PROVIDED MATERIAL ::
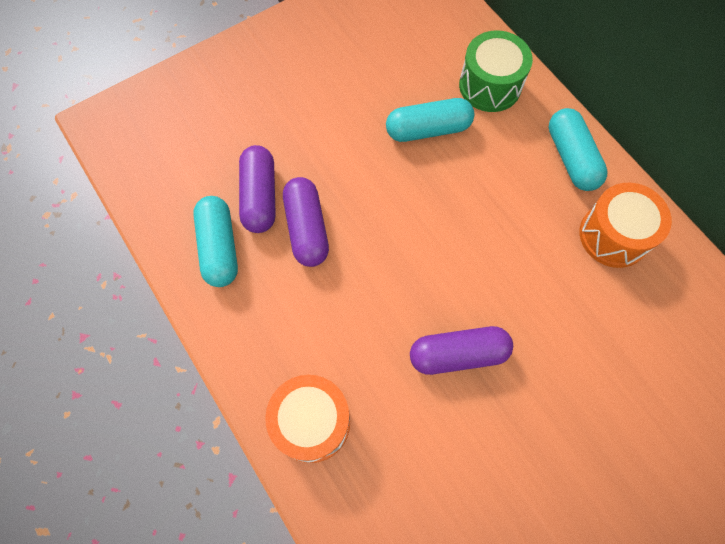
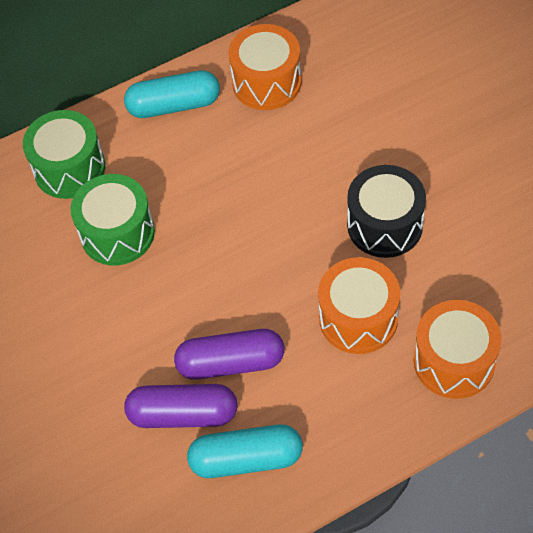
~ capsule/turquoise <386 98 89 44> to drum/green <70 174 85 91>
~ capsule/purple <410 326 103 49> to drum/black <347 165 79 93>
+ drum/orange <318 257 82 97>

ASSIGNMENT :: Reproduce the data exactly as it appears above. Pictures are to be left out.

WRITTEN RESPONSE ::
~ capsule/turquoise <386 98 89 44> to drum/green <70 174 85 91>
~ capsule/purple <410 326 103 49> to drum/black <347 165 79 93>
+ drum/orange <318 257 82 97>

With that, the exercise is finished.